**Task item:** Using the listing below, print exactly everything from the line with "none -> purple brick B4:C7 level 1" down to the line with "tan cone A7 level 1 -> none", both included, and nothing more.

**Data for the task:**
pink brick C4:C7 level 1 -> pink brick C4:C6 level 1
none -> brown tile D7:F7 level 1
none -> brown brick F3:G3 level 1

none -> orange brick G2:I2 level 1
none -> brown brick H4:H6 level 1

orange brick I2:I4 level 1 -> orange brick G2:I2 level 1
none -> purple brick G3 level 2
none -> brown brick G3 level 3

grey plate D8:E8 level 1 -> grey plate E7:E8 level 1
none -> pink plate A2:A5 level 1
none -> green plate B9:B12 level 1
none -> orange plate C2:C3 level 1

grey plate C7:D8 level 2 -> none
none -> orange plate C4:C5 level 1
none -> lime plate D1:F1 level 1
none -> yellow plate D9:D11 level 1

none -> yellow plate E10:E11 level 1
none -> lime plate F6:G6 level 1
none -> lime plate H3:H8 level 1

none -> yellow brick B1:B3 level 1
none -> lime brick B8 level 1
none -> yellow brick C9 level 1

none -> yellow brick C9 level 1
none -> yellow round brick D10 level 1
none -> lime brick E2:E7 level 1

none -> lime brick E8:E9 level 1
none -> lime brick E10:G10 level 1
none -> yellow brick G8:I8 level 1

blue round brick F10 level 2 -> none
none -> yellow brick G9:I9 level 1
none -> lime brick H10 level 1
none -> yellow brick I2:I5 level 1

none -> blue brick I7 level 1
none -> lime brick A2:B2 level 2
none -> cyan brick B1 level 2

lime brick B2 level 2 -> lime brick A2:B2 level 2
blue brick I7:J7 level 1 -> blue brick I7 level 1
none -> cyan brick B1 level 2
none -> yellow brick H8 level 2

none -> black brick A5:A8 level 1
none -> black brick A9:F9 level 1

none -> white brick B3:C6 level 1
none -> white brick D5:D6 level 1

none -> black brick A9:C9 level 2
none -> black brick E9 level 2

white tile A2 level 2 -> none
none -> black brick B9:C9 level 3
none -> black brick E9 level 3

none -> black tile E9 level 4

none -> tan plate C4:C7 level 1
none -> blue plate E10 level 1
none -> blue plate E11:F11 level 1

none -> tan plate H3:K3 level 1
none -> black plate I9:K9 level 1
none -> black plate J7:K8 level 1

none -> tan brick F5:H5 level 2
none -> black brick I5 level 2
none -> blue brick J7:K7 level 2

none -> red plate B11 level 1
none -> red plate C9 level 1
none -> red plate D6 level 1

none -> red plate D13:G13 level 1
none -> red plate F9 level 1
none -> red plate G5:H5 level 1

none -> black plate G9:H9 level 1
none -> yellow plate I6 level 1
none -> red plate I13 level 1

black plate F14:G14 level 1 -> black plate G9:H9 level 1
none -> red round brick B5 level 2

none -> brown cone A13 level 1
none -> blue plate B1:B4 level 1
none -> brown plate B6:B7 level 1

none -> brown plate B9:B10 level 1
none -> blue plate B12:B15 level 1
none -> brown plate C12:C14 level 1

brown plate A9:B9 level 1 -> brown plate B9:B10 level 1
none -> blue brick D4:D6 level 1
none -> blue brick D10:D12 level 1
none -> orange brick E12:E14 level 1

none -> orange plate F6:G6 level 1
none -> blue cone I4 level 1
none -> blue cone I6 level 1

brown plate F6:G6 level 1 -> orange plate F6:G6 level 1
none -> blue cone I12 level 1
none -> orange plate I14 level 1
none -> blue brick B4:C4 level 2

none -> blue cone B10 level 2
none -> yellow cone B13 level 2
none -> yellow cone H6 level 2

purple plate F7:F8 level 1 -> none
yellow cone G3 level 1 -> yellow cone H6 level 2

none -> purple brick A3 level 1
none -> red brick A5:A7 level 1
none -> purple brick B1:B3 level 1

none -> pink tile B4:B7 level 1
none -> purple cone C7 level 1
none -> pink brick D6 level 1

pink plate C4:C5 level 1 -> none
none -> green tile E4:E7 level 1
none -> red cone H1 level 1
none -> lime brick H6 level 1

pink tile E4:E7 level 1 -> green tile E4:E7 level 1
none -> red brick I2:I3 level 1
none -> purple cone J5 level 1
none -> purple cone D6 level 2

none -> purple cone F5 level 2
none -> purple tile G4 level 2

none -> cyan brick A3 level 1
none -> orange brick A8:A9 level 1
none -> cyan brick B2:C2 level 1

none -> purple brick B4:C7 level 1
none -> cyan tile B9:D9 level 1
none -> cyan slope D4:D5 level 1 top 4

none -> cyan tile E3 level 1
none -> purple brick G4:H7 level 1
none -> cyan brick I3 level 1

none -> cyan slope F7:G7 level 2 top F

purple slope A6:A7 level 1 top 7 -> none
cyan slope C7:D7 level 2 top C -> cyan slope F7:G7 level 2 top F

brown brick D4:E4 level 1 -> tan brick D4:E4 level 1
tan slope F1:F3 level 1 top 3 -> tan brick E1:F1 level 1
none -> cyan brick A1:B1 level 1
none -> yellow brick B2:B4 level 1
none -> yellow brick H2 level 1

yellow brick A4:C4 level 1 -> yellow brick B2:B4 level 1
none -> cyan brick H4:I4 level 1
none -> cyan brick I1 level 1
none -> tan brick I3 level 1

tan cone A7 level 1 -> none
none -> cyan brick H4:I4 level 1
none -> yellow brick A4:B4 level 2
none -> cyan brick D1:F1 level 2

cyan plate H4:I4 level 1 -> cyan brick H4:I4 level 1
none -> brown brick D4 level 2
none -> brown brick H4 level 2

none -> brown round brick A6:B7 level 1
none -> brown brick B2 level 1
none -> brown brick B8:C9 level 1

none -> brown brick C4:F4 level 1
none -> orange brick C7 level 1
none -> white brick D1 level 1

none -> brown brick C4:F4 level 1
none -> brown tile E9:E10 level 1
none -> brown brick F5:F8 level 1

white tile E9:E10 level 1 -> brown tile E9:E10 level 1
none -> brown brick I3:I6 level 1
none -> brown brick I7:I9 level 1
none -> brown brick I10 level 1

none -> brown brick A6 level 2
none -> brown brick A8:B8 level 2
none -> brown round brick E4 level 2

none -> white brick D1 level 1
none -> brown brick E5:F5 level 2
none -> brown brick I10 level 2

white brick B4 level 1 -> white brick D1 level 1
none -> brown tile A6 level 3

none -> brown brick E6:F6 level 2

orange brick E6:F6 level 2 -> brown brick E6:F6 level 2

**Output for this task:**
none -> purple brick B4:C7 level 1
none -> cyan tile B9:D9 level 1
none -> cyan slope D4:D5 level 1 top 4

none -> cyan tile E3 level 1
none -> purple brick G4:H7 level 1
none -> cyan brick I3 level 1

none -> cyan slope F7:G7 level 2 top F

purple slope A6:A7 level 1 top 7 -> none
cyan slope C7:D7 level 2 top C -> cyan slope F7:G7 level 2 top F

brown brick D4:E4 level 1 -> tan brick D4:E4 level 1
tan slope F1:F3 level 1 top 3 -> tan brick E1:F1 level 1
none -> cyan brick A1:B1 level 1
none -> yellow brick B2:B4 level 1
none -> yellow brick H2 level 1

yellow brick A4:C4 level 1 -> yellow brick B2:B4 level 1
none -> cyan brick H4:I4 level 1
none -> cyan brick I1 level 1
none -> tan brick I3 level 1

tan cone A7 level 1 -> none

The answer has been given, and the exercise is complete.